[Object change listings]
========

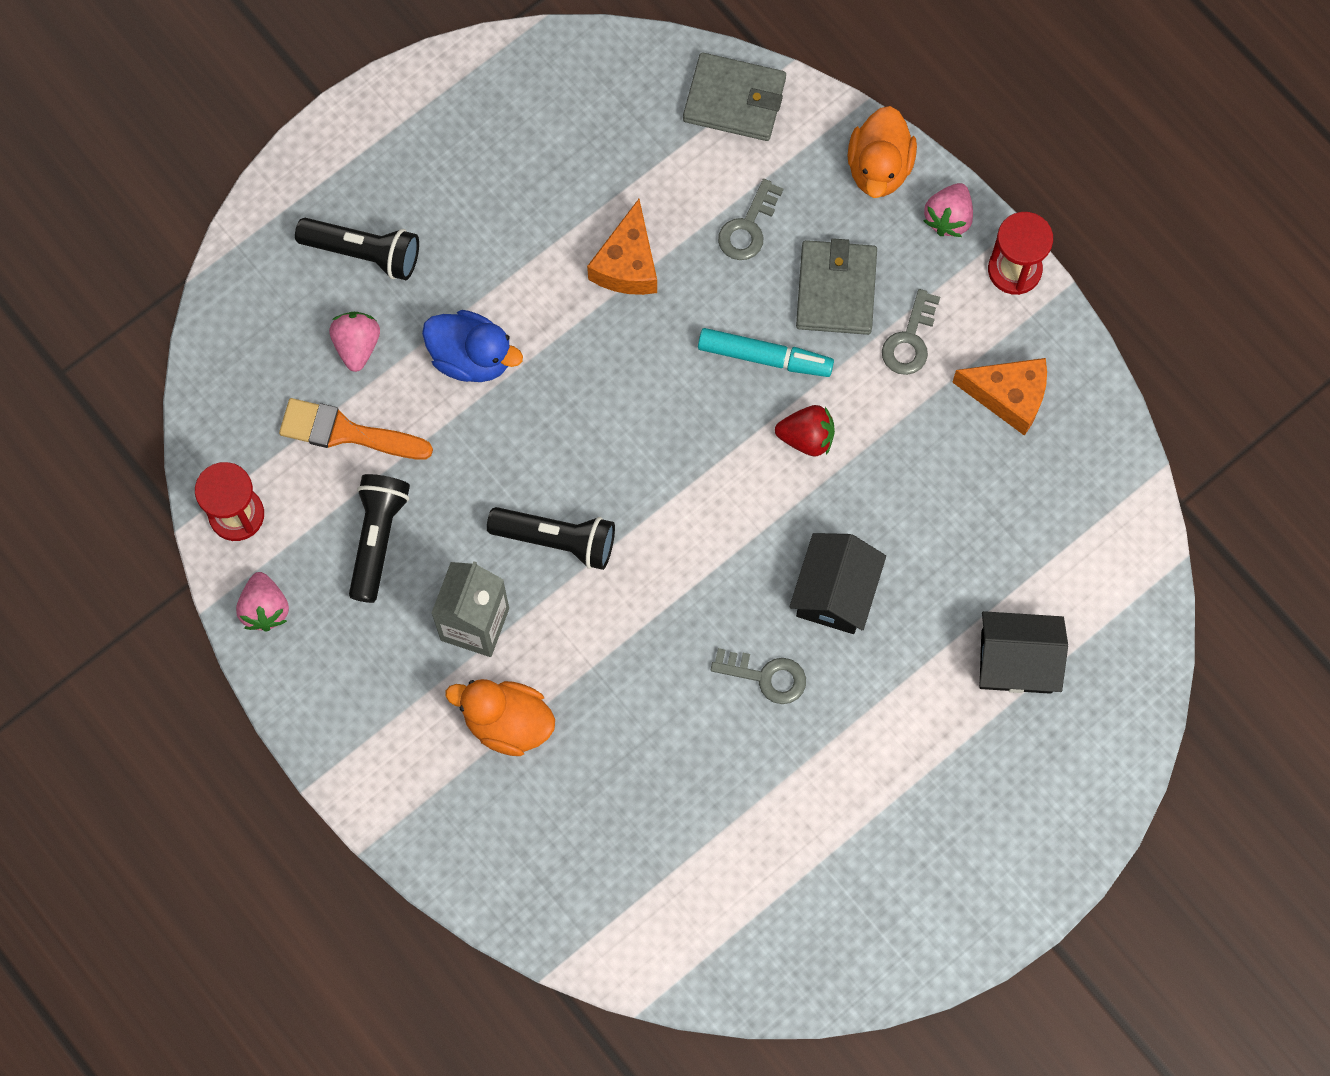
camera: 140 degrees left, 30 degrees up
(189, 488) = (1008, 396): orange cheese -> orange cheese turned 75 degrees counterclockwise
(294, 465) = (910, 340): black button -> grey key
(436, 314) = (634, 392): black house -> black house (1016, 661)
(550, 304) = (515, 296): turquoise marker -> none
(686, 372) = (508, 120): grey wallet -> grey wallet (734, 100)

========

→ ACTIVITY
Reproduce only the lines of the records from the start up to and including the line that holds "(436, 314) = (634, 392): black"; do not carry over any picture.

→ OUTPUT FOR THIS EXERCISE
camera: 140 degrees left, 30 degrees up
(189, 488) = (1008, 396): orange cheese -> orange cheese turned 75 degrees counterclockwise
(294, 465) = (910, 340): black button -> grey key
(436, 314) = (634, 392): black house -> black house (1016, 661)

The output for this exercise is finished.